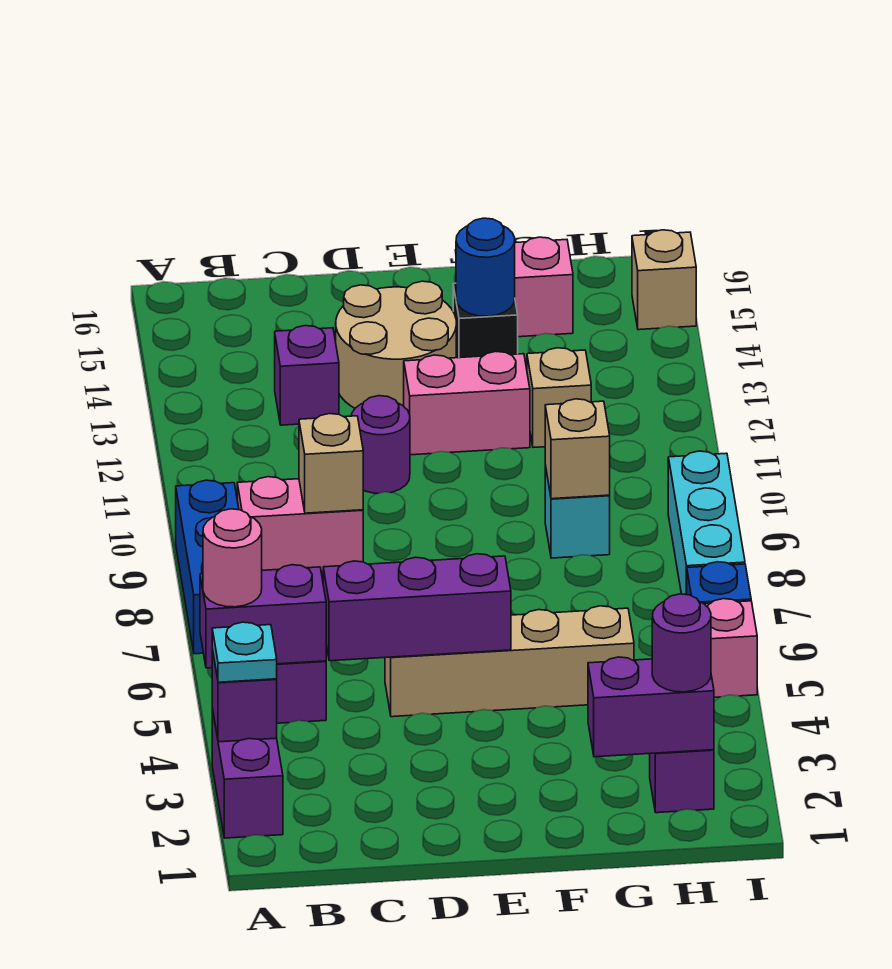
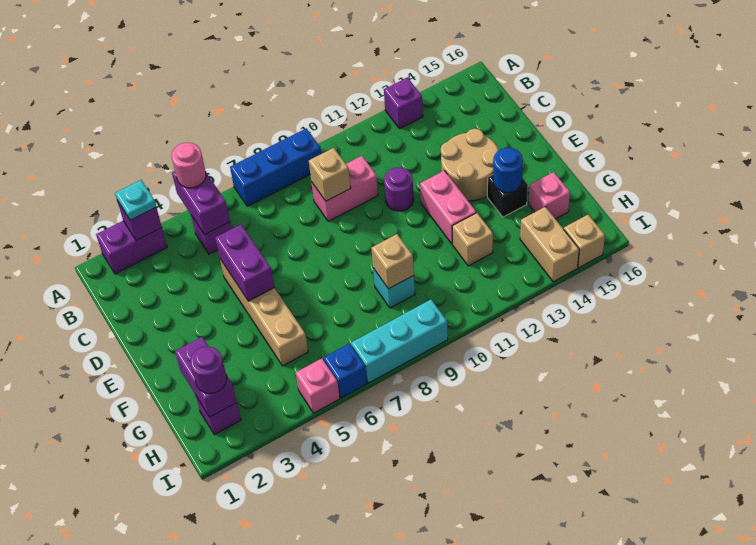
pink brick B9:C9 level 1 -> pink brick C9:C10 level 1
purple brick C5:E5 level 2 -> purple brick D5:E5 level 2
purple brick C13 level 1 -> purple brick A13 level 1
none -> tan brick H14:I14 level 1

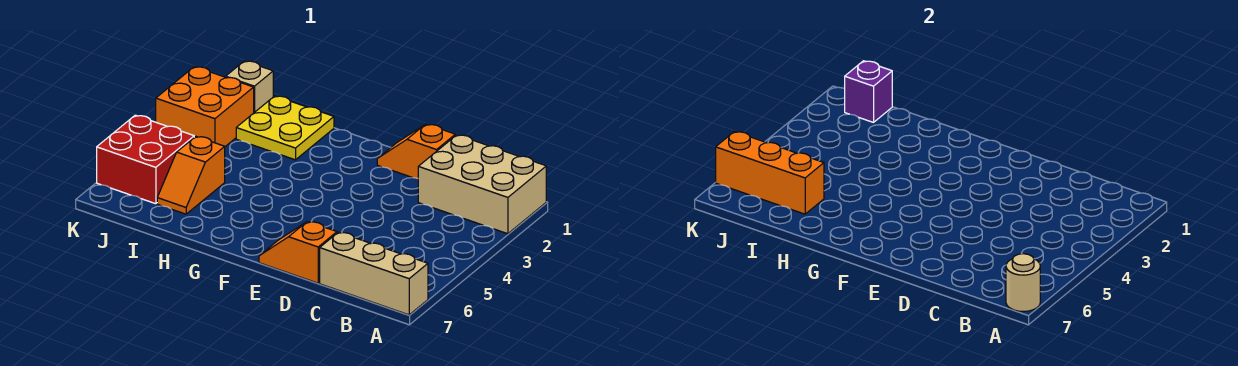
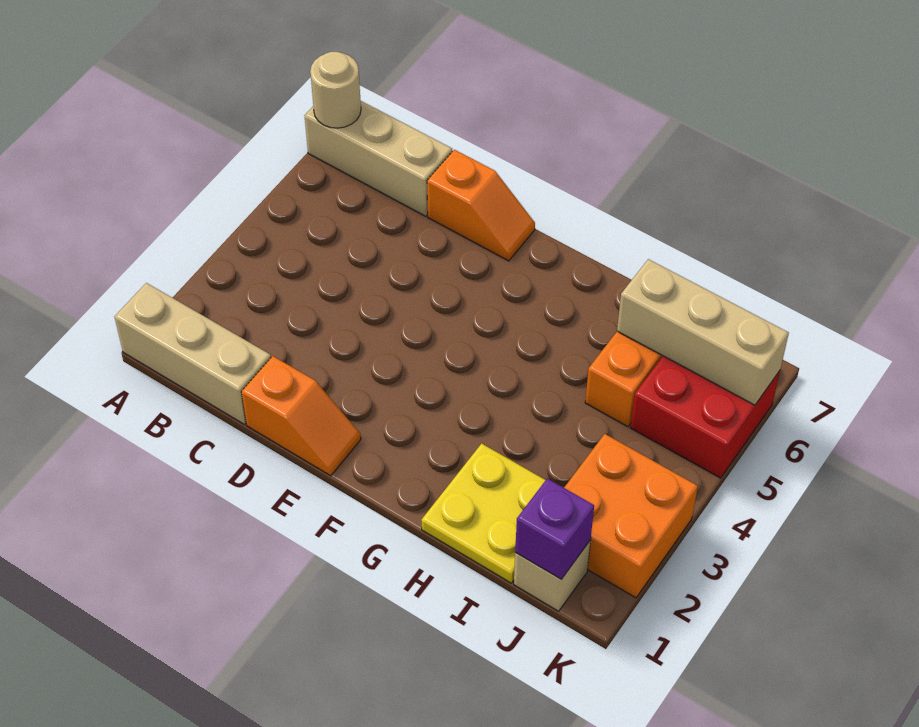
tan brick A1:C2 level 1 -> tan brick A1:C1 level 1
orange brick I6:K6 level 2 -> tan brick I6:K6 level 2

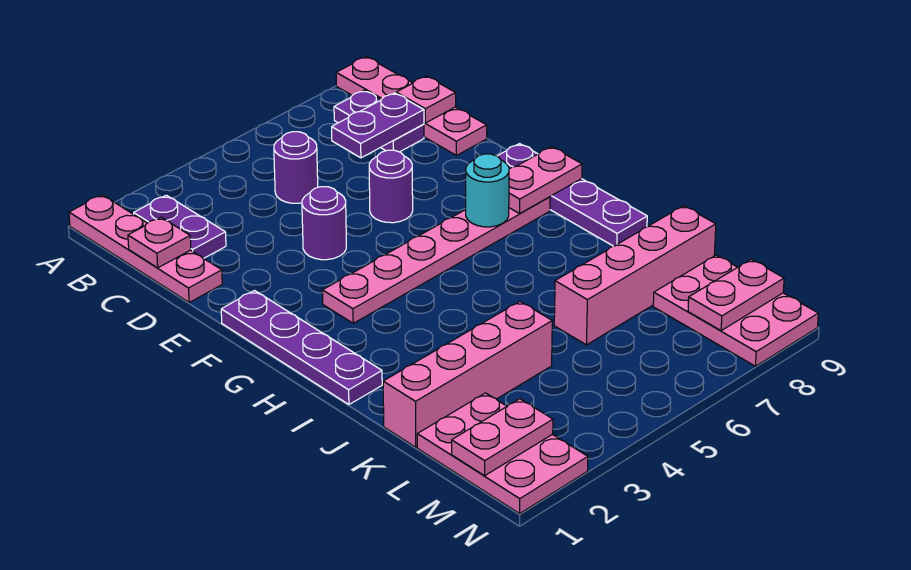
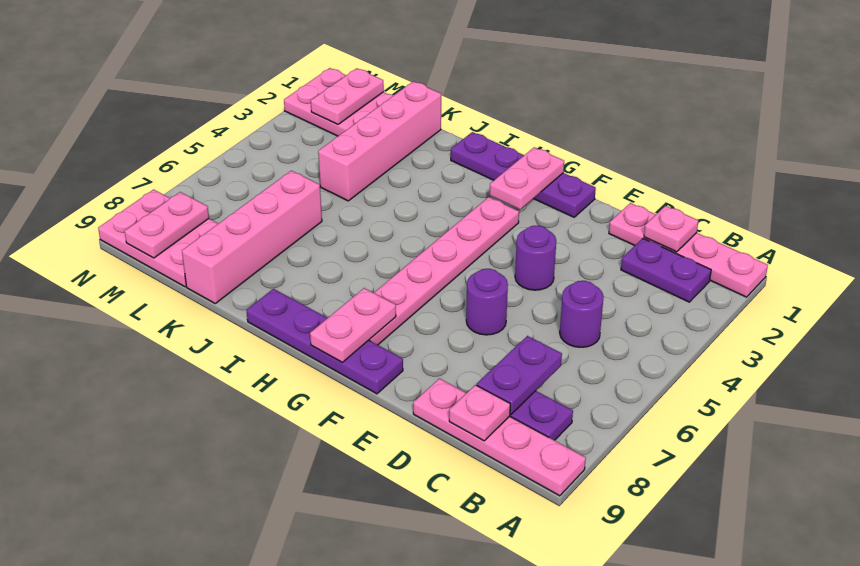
none -> pink plate G1:G2 level 2
cyan round brick G7 level 2 -> none

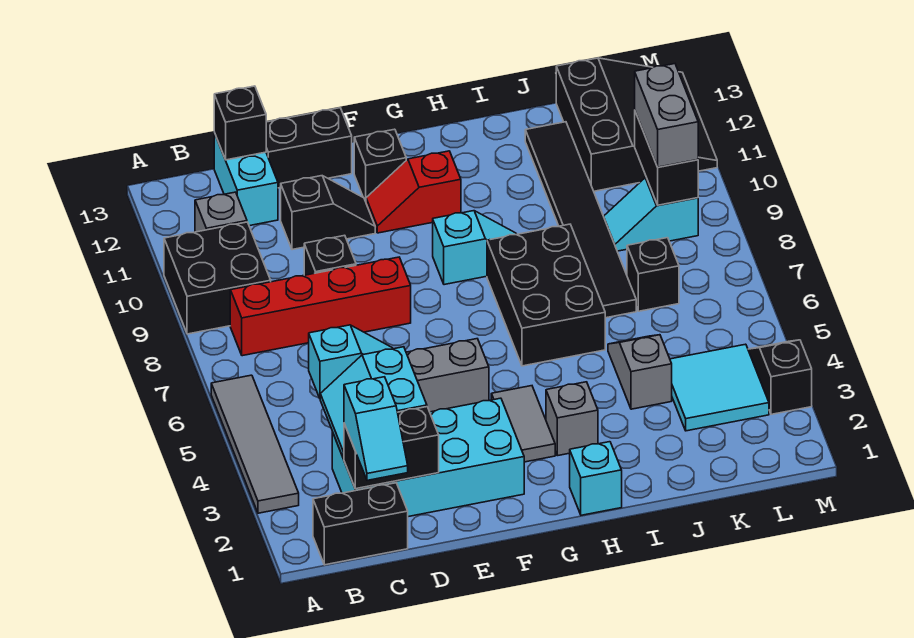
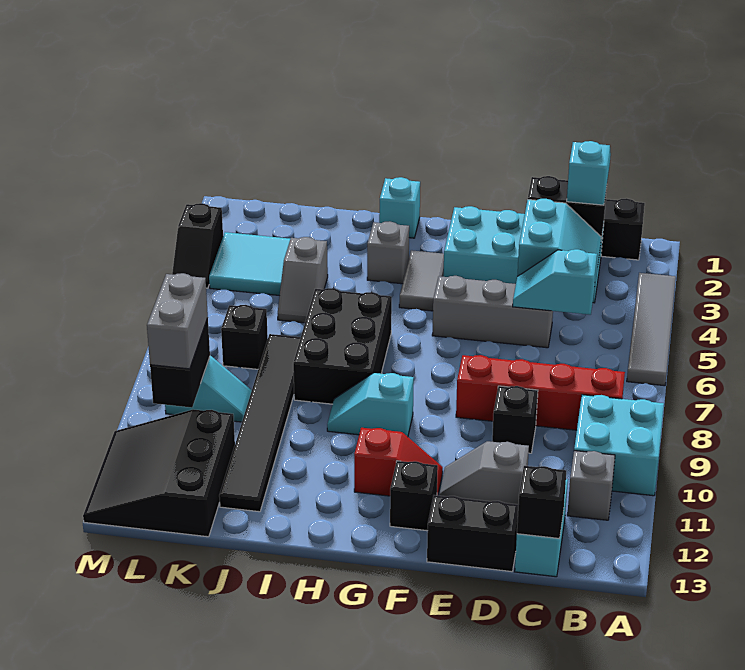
black brick A9:B10 level 1 -> cyan brick A9:B10 level 1
black slope D11:E11 level 1 top D -> grey slope D11:E11 level 1 top D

□ □ □ □

- _Assigned task_: Exact repeats of the lines from the first one in the data through the line containing "tan brick A1:C2" make up the answer. Pictures do not.

- _Your response_:
pink brick B9:C9 level 1 -> pink brick C9:C10 level 1
purple brick C5:E5 level 2 -> purple brick D5:E5 level 2
purple brick C13 level 1 -> purple brick A13 level 1
none -> tan brick H14:I14 level 1

tan brick A1:C2 level 1 -> tan brick A1:C1 level 1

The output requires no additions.